* _What the task requires_
The entries need to be copied exactly as they stand, images left out.

★ ★ ★

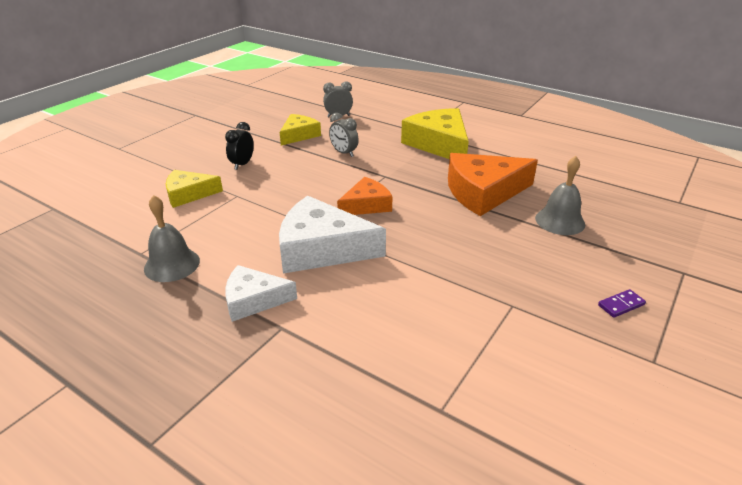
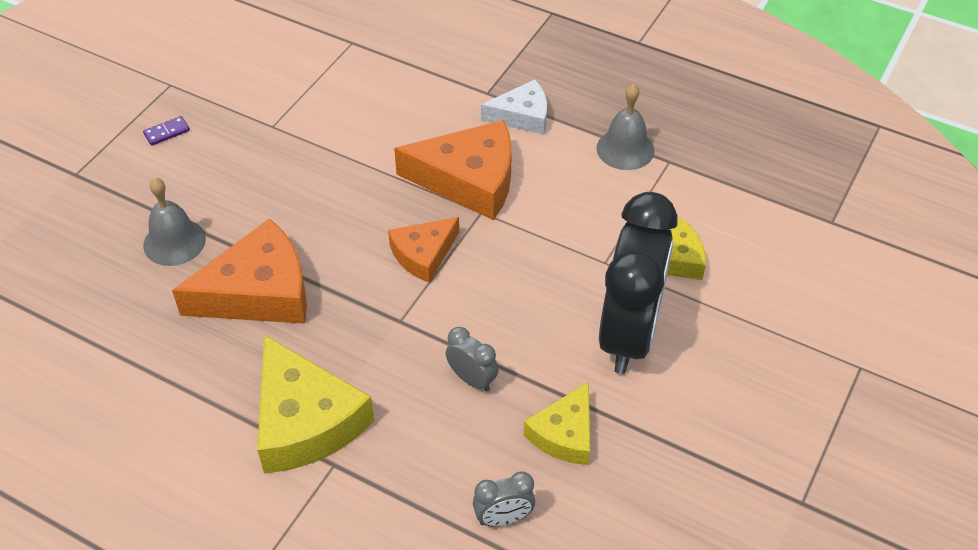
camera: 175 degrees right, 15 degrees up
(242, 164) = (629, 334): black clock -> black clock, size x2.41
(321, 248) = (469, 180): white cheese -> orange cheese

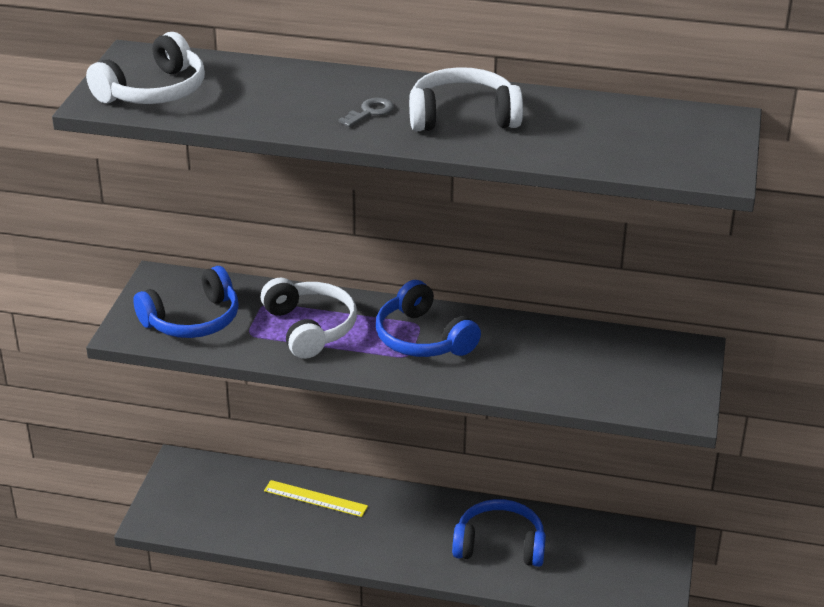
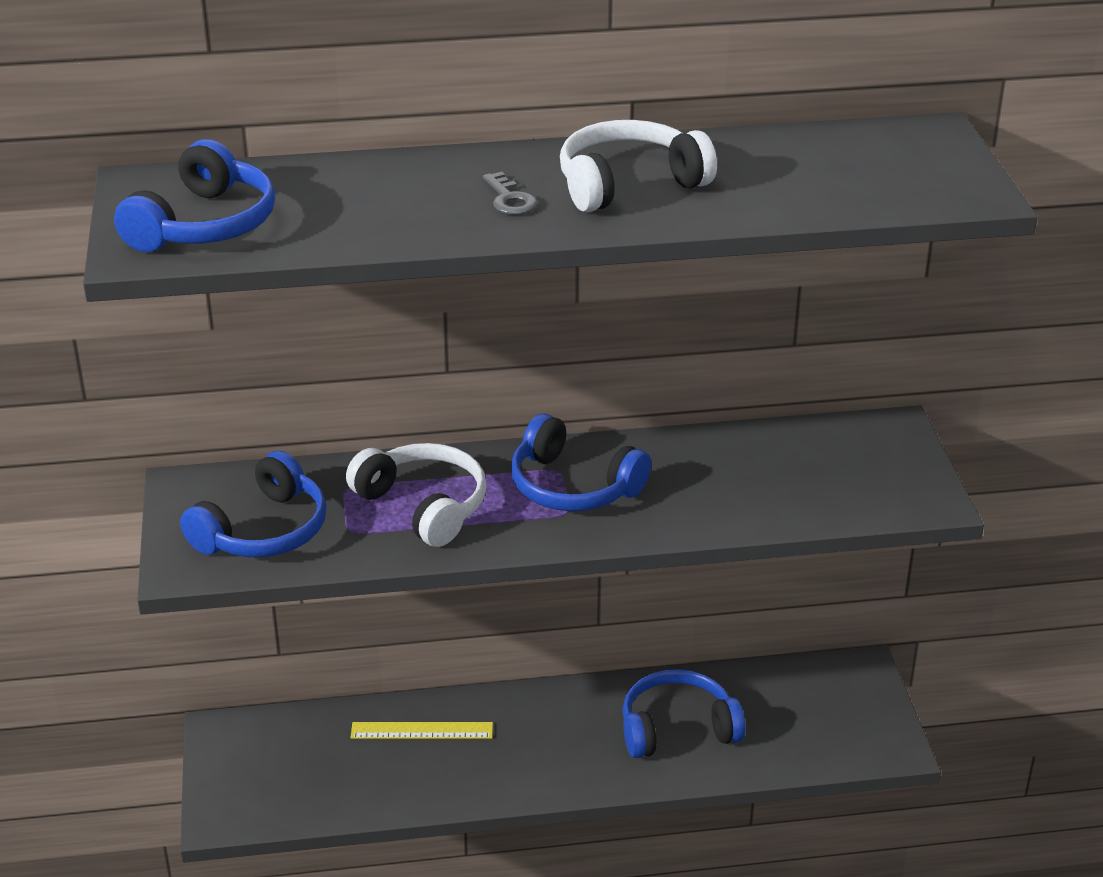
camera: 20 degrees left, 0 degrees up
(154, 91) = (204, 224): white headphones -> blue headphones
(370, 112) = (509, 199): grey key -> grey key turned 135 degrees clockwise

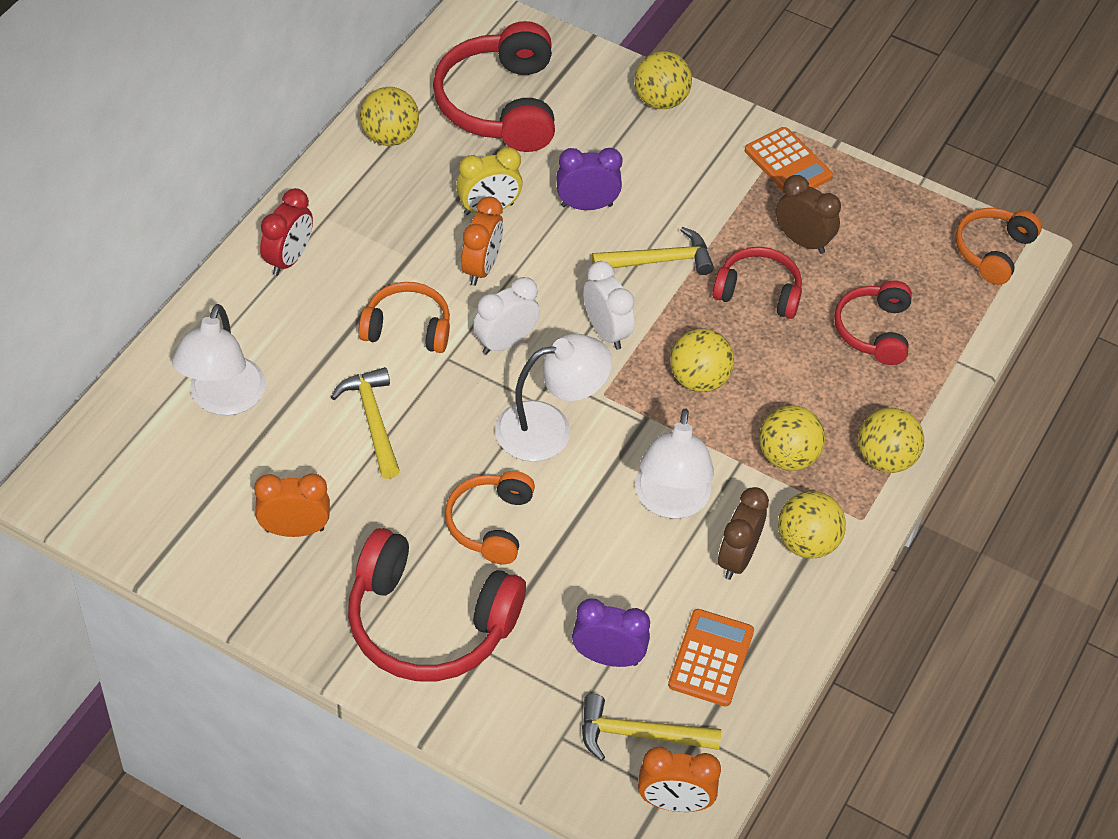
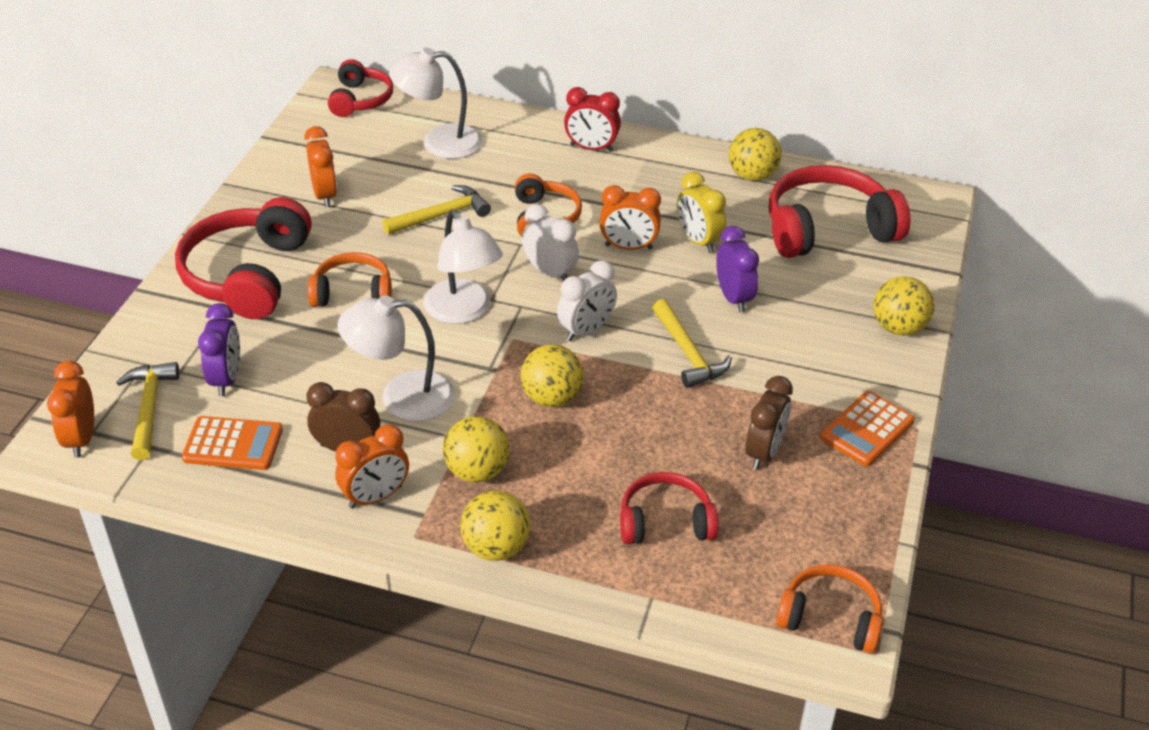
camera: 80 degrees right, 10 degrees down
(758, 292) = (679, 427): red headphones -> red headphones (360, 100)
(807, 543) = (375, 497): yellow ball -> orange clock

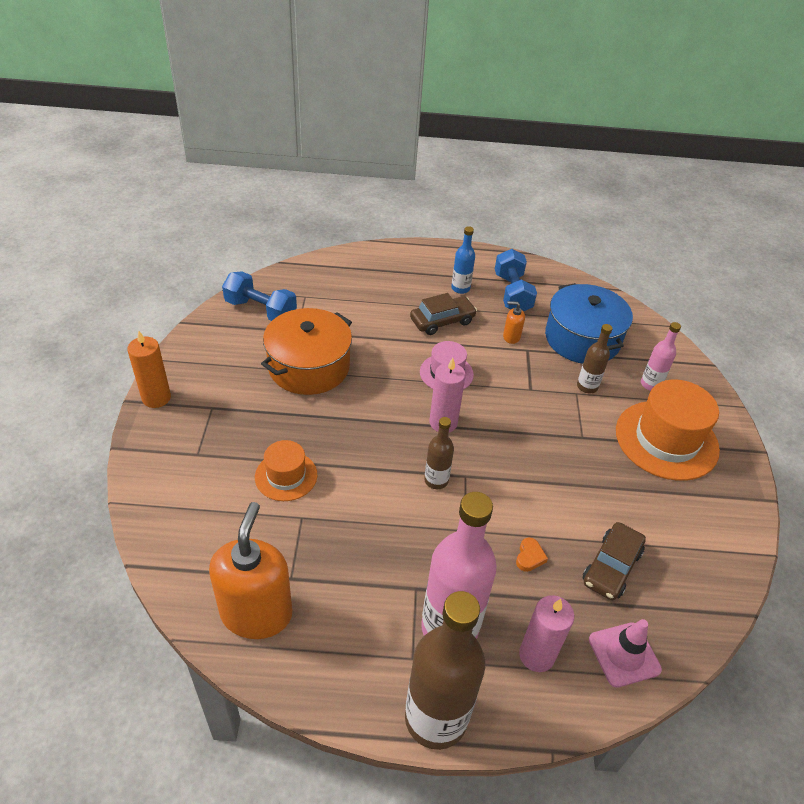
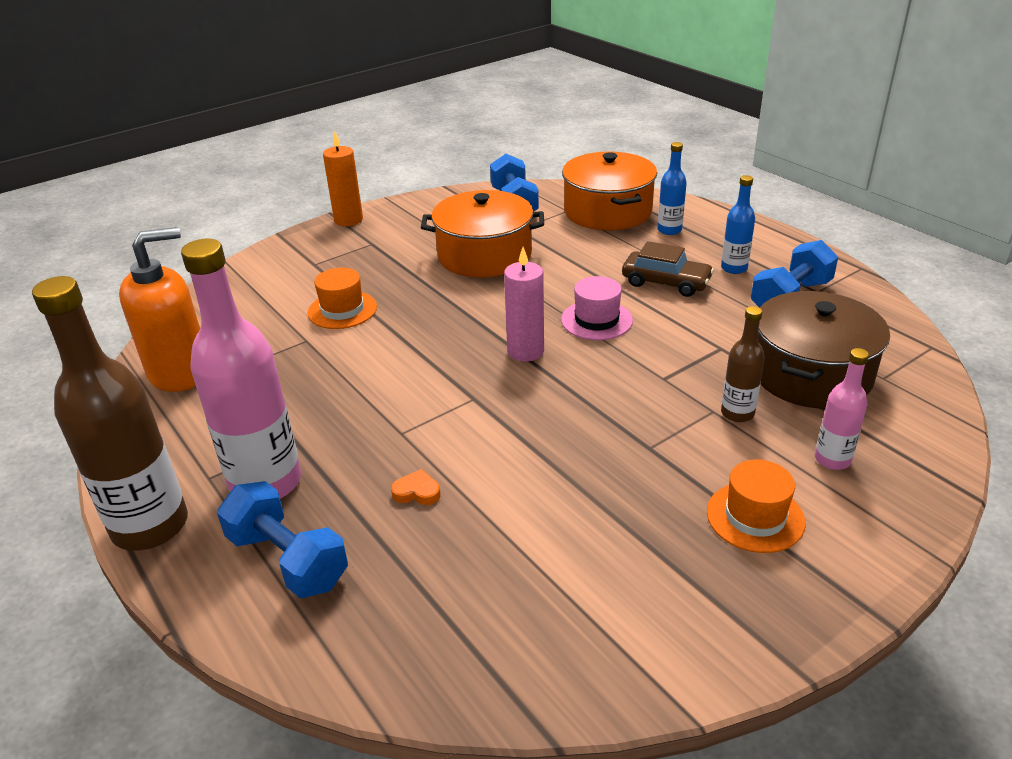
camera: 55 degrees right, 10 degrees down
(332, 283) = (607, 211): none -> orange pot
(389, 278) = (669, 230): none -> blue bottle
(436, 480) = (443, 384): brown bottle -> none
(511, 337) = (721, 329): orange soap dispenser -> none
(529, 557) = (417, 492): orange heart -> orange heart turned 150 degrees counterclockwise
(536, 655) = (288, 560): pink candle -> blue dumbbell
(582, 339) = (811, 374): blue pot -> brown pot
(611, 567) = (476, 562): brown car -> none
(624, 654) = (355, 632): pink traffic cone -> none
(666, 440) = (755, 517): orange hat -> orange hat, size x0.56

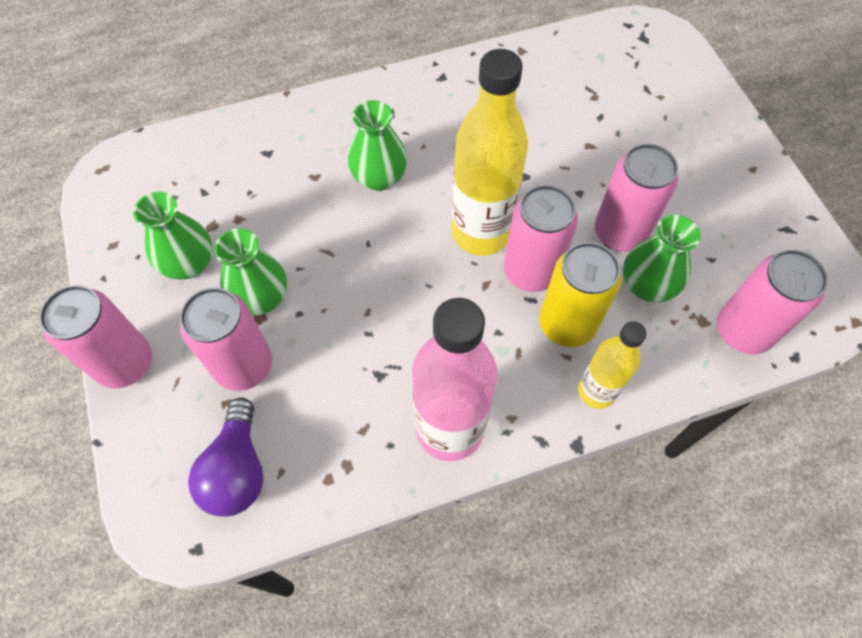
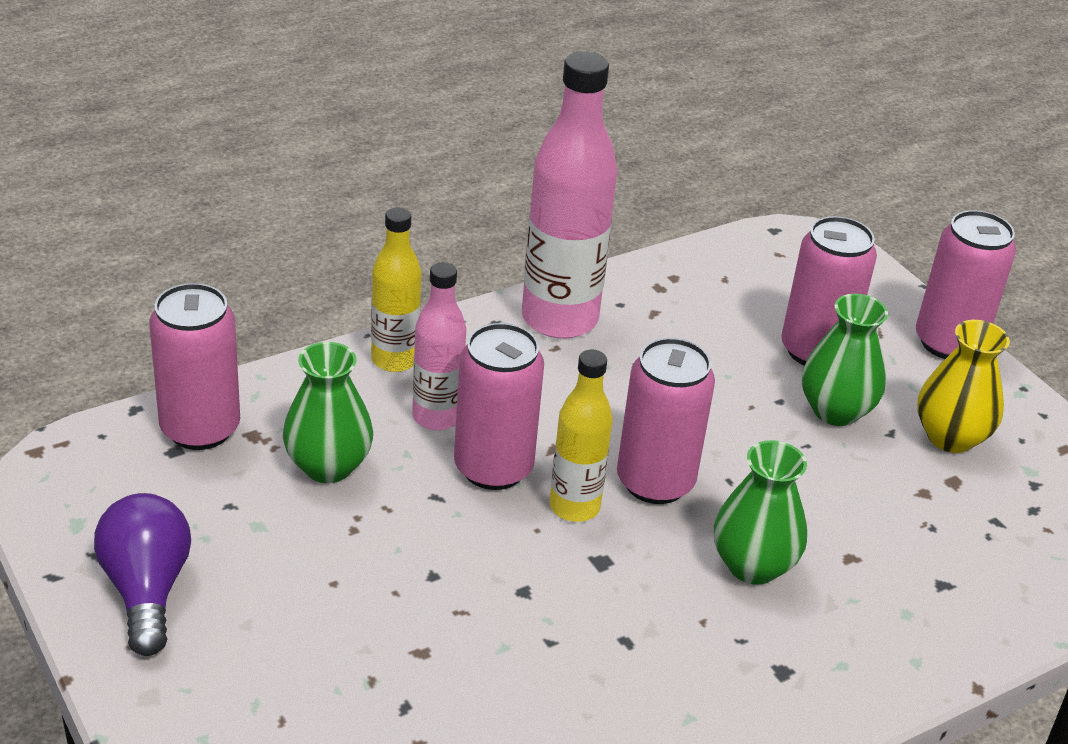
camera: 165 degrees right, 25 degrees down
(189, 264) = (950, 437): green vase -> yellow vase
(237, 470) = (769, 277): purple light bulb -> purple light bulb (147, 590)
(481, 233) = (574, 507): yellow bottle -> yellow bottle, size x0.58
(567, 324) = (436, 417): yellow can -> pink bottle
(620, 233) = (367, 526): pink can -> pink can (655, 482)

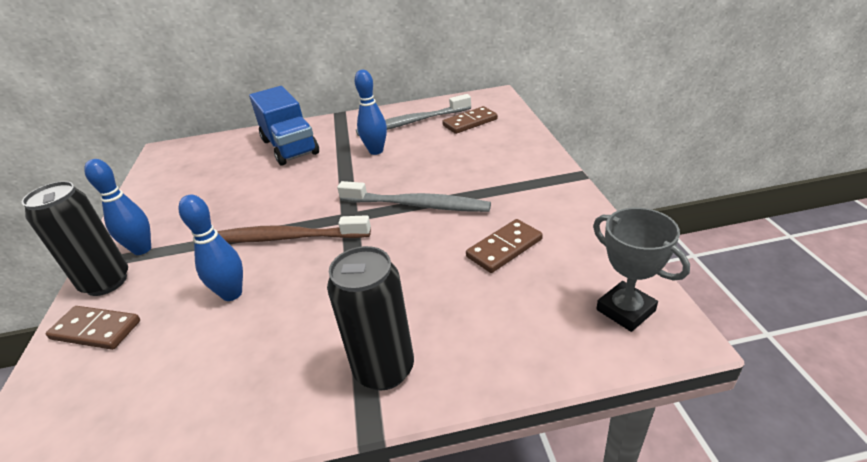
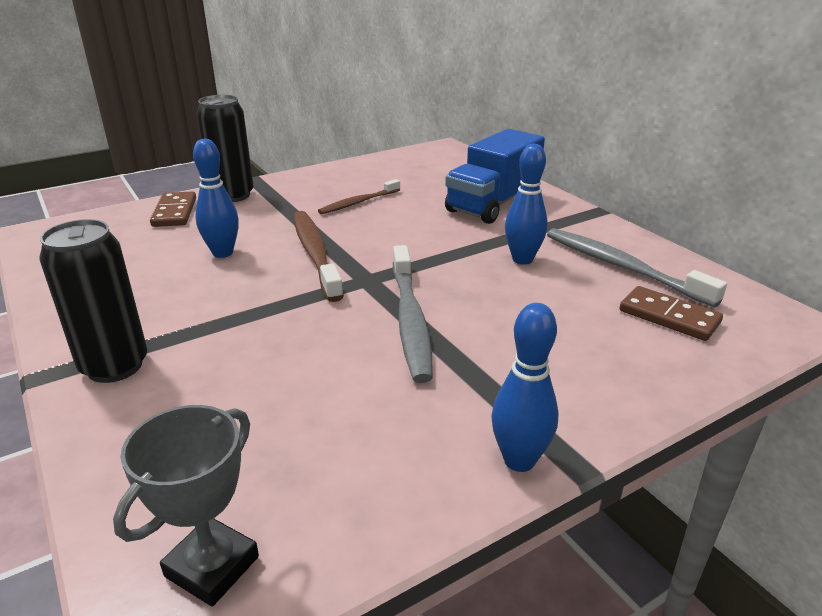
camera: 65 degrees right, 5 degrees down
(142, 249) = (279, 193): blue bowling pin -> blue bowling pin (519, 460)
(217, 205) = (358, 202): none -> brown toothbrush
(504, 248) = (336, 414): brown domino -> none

★ ★ ★

* _Response for this exercise_
camera: 175 degrees right, 15 degrees up
(242, 164) = (629, 334): black clock -> black clock, size x2.41
(321, 248) = (469, 180): white cheese -> orange cheese

camera: 20 degrees left, 0 degrees up
(154, 91) = (204, 224): white headphones -> blue headphones
(370, 112) = (509, 199): grey key -> grey key turned 135 degrees clockwise

camera: 80 degrees right, 10 degrees down
(758, 292) = (679, 427): red headphones -> red headphones (360, 100)
(807, 543) = (375, 497): yellow ball -> orange clock

camera: 55 degrees right, 10 degrees down
(332, 283) = (607, 211): none -> orange pot
(389, 278) = (669, 230): none -> blue bottle
(436, 480) = (443, 384): brown bottle -> none
(511, 337) = (721, 329): orange soap dispenser -> none
(529, 557) = (417, 492): orange heart -> orange heart turned 150 degrees counterclockwise
(536, 655) = (288, 560): pink candle -> blue dumbbell
(582, 339) = (811, 374): blue pot -> brown pot
(611, 567) = (476, 562): brown car -> none
(624, 654) = (355, 632): pink traffic cone -> none
(666, 440) = (755, 517): orange hat -> orange hat, size x0.56

camera: 165 degrees right, 25 degrees down
(189, 264) = (950, 437): green vase -> yellow vase
(237, 470) = (769, 277): purple light bulb -> purple light bulb (147, 590)
(481, 233) = (574, 507): yellow bottle -> yellow bottle, size x0.58
(567, 324) = (436, 417): yellow can -> pink bottle
(620, 233) = (367, 526): pink can -> pink can (655, 482)

camera: 65 degrees right, 5 degrees down
(142, 249) = (279, 193): blue bowling pin -> blue bowling pin (519, 460)
(217, 205) = (358, 202): none -> brown toothbrush
(504, 248) = (336, 414): brown domino -> none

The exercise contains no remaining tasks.